» Modification records

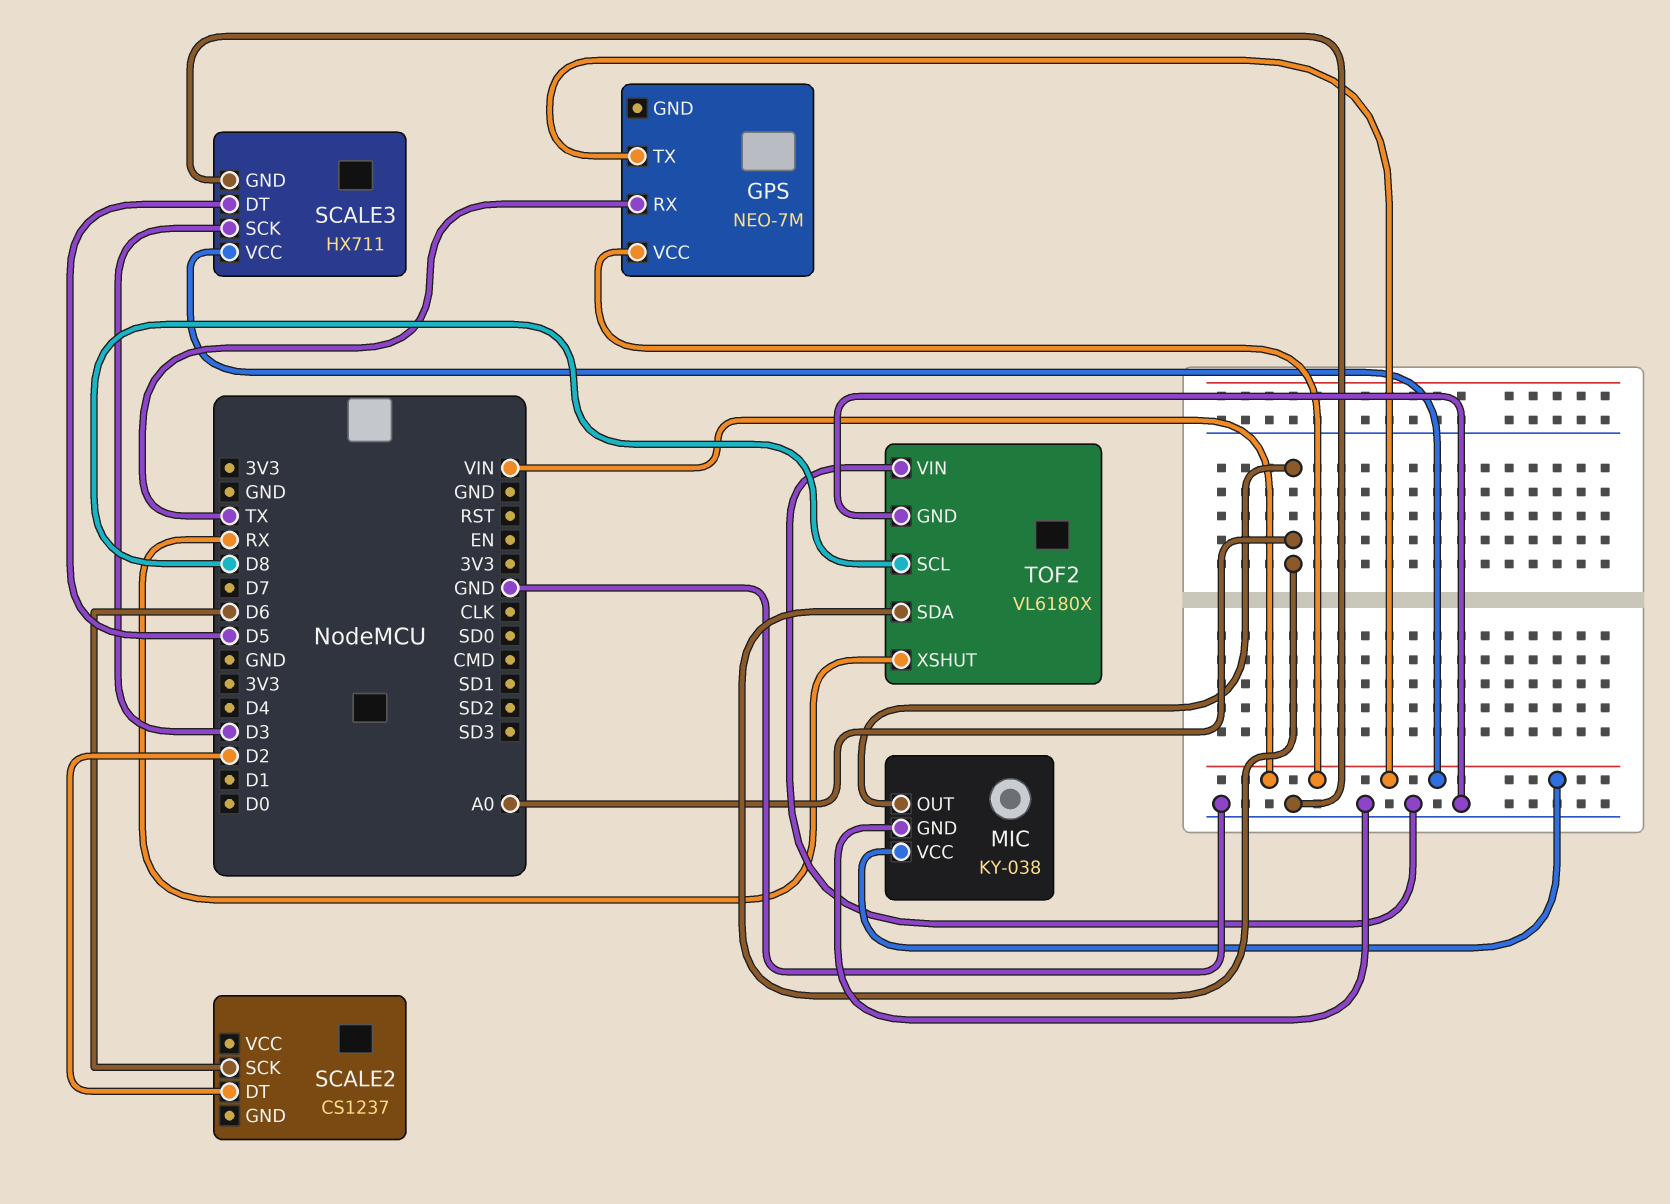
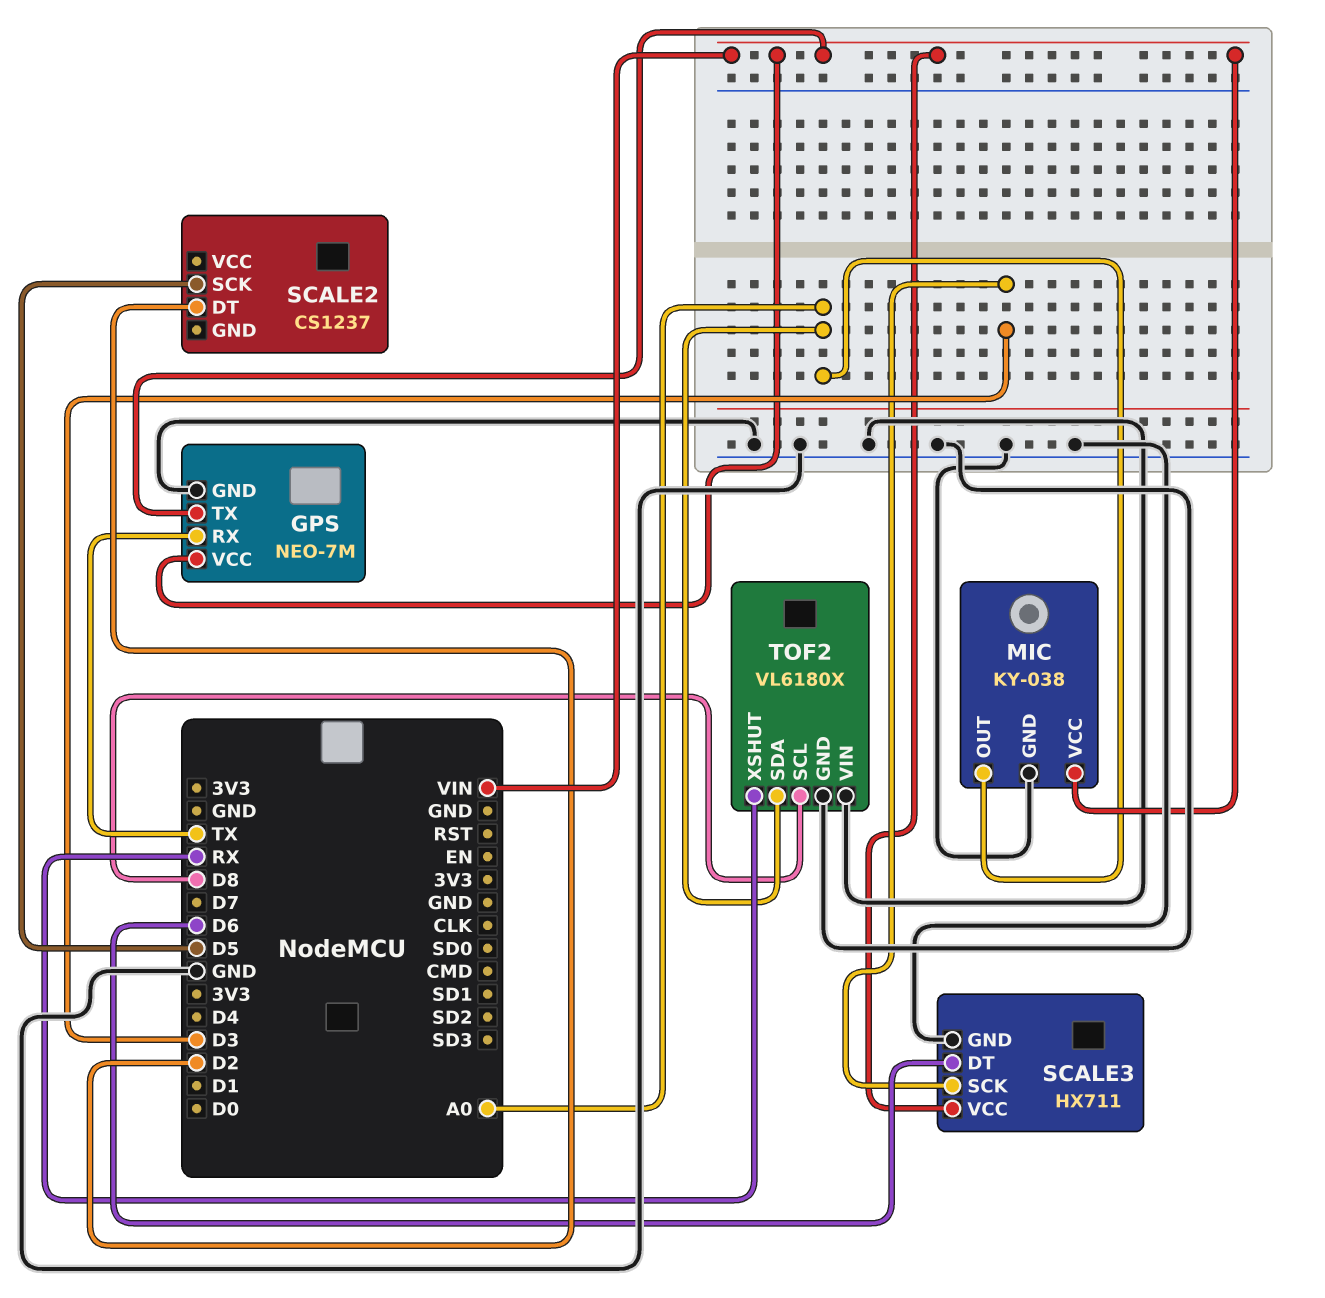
GPS pin GND: none -> GND
SCALE2 pin SCK: D6 -> D5
SCALE3 pin DT: D5 -> D6

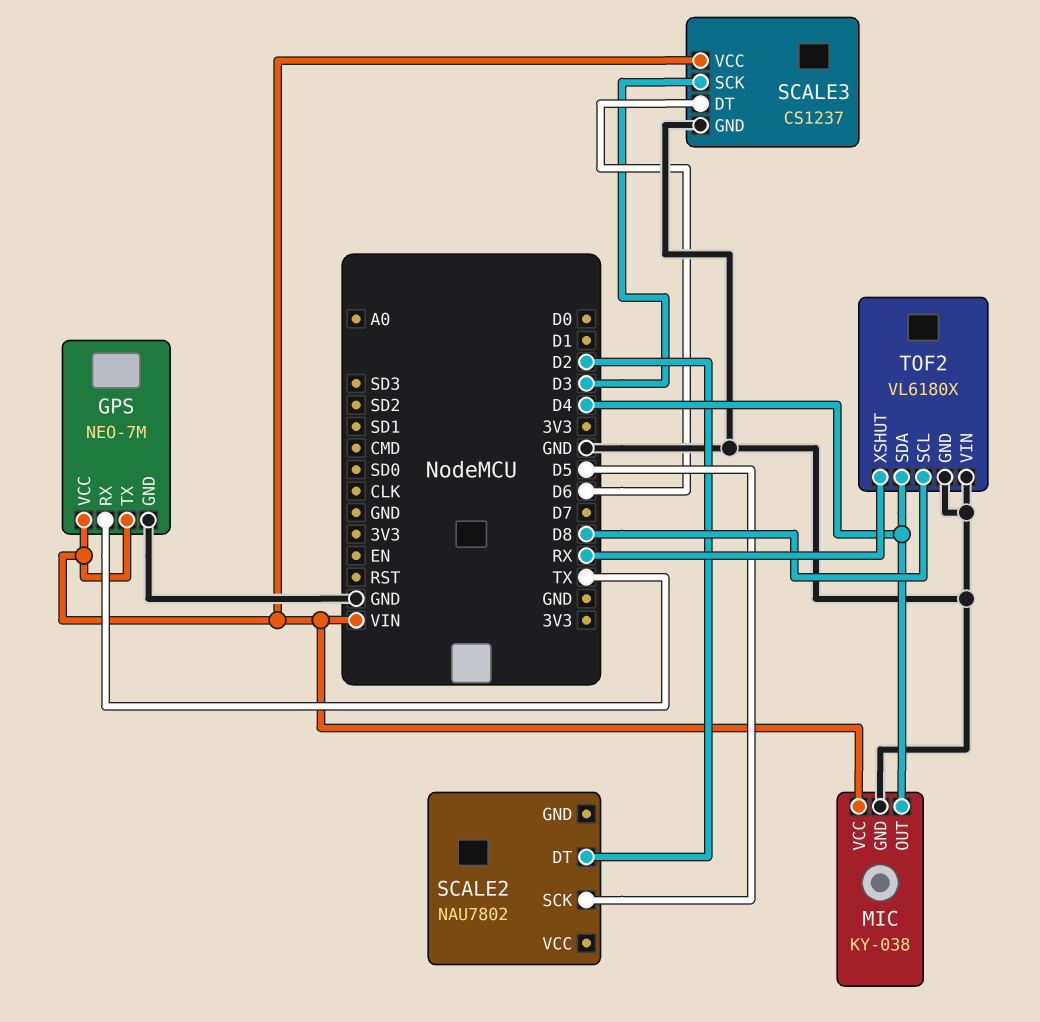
MIC pin OUT: A0 -> D4
SCALE2: CS1237 -> NAU7802
SCALE3: HX711 -> CS1237
TOF2 pin SDA: A0 -> D4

» Task item
Every entry, exactly as written: transcribe it, passing over any pictures.

» Solved problem
GPS pin GND: none -> GND
SCALE2 pin SCK: D6 -> D5
SCALE3 pin DT: D5 -> D6

MIC pin OUT: A0 -> D4
SCALE2: CS1237 -> NAU7802
SCALE3: HX711 -> CS1237
TOF2 pin SDA: A0 -> D4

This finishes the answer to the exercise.